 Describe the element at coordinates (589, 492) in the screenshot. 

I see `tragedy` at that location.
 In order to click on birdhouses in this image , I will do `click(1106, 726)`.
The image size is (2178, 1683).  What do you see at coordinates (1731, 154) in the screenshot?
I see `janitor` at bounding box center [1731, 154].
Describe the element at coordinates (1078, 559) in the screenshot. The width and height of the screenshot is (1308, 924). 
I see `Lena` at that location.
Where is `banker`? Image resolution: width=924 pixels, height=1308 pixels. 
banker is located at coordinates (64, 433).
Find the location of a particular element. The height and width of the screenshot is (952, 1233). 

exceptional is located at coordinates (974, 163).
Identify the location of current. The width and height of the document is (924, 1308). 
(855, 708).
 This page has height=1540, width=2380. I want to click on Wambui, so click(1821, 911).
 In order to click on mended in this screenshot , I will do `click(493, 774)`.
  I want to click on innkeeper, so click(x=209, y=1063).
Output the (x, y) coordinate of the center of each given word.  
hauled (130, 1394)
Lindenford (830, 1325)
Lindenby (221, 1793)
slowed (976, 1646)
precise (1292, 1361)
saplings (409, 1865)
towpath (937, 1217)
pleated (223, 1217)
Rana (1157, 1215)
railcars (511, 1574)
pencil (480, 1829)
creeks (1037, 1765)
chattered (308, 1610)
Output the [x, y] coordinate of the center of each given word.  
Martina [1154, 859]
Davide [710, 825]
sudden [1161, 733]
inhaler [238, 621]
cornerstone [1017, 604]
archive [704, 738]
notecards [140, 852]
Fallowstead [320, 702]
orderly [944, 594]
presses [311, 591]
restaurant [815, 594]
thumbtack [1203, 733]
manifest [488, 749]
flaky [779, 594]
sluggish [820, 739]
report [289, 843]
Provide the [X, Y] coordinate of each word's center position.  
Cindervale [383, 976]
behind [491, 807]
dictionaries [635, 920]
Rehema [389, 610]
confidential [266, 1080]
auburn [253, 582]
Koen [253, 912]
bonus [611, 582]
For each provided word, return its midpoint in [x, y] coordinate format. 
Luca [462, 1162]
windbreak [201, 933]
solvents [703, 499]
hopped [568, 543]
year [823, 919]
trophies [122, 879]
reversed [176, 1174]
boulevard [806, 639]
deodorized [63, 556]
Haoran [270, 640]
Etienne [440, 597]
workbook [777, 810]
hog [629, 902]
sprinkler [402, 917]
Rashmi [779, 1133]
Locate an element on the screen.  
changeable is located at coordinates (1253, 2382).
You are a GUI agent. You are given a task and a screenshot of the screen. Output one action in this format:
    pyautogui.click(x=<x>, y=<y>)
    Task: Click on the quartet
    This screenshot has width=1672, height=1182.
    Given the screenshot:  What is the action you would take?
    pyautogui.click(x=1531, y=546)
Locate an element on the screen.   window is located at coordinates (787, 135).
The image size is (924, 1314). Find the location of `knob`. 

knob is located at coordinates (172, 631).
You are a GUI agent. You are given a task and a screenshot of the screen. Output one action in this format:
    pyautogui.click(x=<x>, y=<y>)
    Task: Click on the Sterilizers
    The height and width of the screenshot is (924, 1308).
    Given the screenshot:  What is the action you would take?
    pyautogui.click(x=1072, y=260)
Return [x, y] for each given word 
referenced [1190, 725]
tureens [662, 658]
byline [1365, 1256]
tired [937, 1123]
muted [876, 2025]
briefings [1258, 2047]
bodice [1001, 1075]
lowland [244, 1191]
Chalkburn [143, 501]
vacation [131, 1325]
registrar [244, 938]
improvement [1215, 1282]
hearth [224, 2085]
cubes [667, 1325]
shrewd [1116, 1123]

== == ==

### Written task
Return all of the items above verbatim, each line unchanged.

### Result for this exercise
 Describe the element at coordinates (589, 492) in the screenshot. 

I see `tragedy` at that location.
 In order to click on birdhouses in this image , I will do `click(1106, 726)`.
The image size is (2178, 1683).  What do you see at coordinates (1731, 154) in the screenshot?
I see `janitor` at bounding box center [1731, 154].
Describe the element at coordinates (1078, 559) in the screenshot. The width and height of the screenshot is (1308, 924). 
I see `Lena` at that location.
Where is `banker`? Image resolution: width=924 pixels, height=1308 pixels. 
banker is located at coordinates (64, 433).
Find the location of a particular element. The height and width of the screenshot is (952, 1233). 

exceptional is located at coordinates (974, 163).
Identify the location of current. The width and height of the document is (924, 1308). 
(855, 708).
 This page has height=1540, width=2380. I want to click on Wambui, so click(1821, 911).
 In order to click on mended in this screenshot , I will do `click(493, 774)`.
  I want to click on innkeeper, so click(x=209, y=1063).
Output the (x, y) coordinate of the center of each given word.  
hauled (130, 1394)
Lindenford (830, 1325)
Lindenby (221, 1793)
slowed (976, 1646)
precise (1292, 1361)
saplings (409, 1865)
towpath (937, 1217)
pleated (223, 1217)
Rana (1157, 1215)
railcars (511, 1574)
pencil (480, 1829)
creeks (1037, 1765)
chattered (308, 1610)
Output the [x, y] coordinate of the center of each given word.  
Martina [1154, 859]
Davide [710, 825]
sudden [1161, 733]
inhaler [238, 621]
cornerstone [1017, 604]
archive [704, 738]
notecards [140, 852]
Fallowstead [320, 702]
orderly [944, 594]
presses [311, 591]
restaurant [815, 594]
thumbtack [1203, 733]
manifest [488, 749]
flaky [779, 594]
sluggish [820, 739]
report [289, 843]
Provide the [X, Y] coordinate of each word's center position.  
Cindervale [383, 976]
behind [491, 807]
dictionaries [635, 920]
Rehema [389, 610]
confidential [266, 1080]
auburn [253, 582]
Koen [253, 912]
bonus [611, 582]
For each provided word, return its midpoint in [x, y] coordinate format. 
Luca [462, 1162]
windbreak [201, 933]
solvents [703, 499]
hopped [568, 543]
year [823, 919]
trophies [122, 879]
reversed [176, 1174]
boulevard [806, 639]
deodorized [63, 556]
Haoran [270, 640]
Etienne [440, 597]
workbook [777, 810]
hog [629, 902]
sprinkler [402, 917]
Rashmi [779, 1133]
Locate an element on the screen.  
changeable is located at coordinates (1253, 2382).
You are a GUI agent. You are given a task and a screenshot of the screen. Output one action in this format:
    pyautogui.click(x=<x>, y=<y>)
    Task: Click on the quartet
    This screenshot has width=1672, height=1182.
    Given the screenshot:  What is the action you would take?
    pyautogui.click(x=1531, y=546)
Locate an element on the screen.   window is located at coordinates (787, 135).
The image size is (924, 1314). Find the location of `knob`. 

knob is located at coordinates (172, 631).
You are a GUI agent. You are given a task and a screenshot of the screen. Output one action in this format:
    pyautogui.click(x=<x>, y=<y>)
    Task: Click on the Sterilizers
    The height and width of the screenshot is (924, 1308).
    Given the screenshot:  What is the action you would take?
    pyautogui.click(x=1072, y=260)
Return [x, y] for each given word 
referenced [1190, 725]
tureens [662, 658]
byline [1365, 1256]
tired [937, 1123]
muted [876, 2025]
briefings [1258, 2047]
bodice [1001, 1075]
lowland [244, 1191]
Chalkburn [143, 501]
vacation [131, 1325]
registrar [244, 938]
improvement [1215, 1282]
hearth [224, 2085]
cubes [667, 1325]
shrewd [1116, 1123]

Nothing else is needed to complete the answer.